** begin **

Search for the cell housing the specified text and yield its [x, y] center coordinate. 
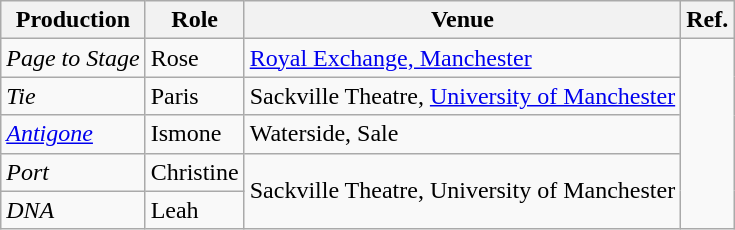
Page to Stage [73, 58]
Venue [462, 20]
Waterside, Sale [462, 134]
DNA [73, 210]
Antigone [73, 134]
Christine [194, 172]
Royal Exchange, Manchester [462, 58]
Rose [194, 58]
Production [73, 20]
Role [194, 20]
Leah [194, 210]
Ref. [708, 20]
Paris [194, 96]
Ismone [194, 134]
Port [73, 172]
Tie [73, 96]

** end **

### Requirement
Return the listing above line for line, with no changes, and leave out the picture.

### Correct response
Search for the cell housing the specified text and yield its [x, y] center coordinate. 
Page to Stage [73, 58]
Venue [462, 20]
Waterside, Sale [462, 134]
DNA [73, 210]
Antigone [73, 134]
Christine [194, 172]
Royal Exchange, Manchester [462, 58]
Rose [194, 58]
Production [73, 20]
Role [194, 20]
Leah [194, 210]
Ref. [708, 20]
Paris [194, 96]
Ismone [194, 134]
Port [73, 172]
Tie [73, 96]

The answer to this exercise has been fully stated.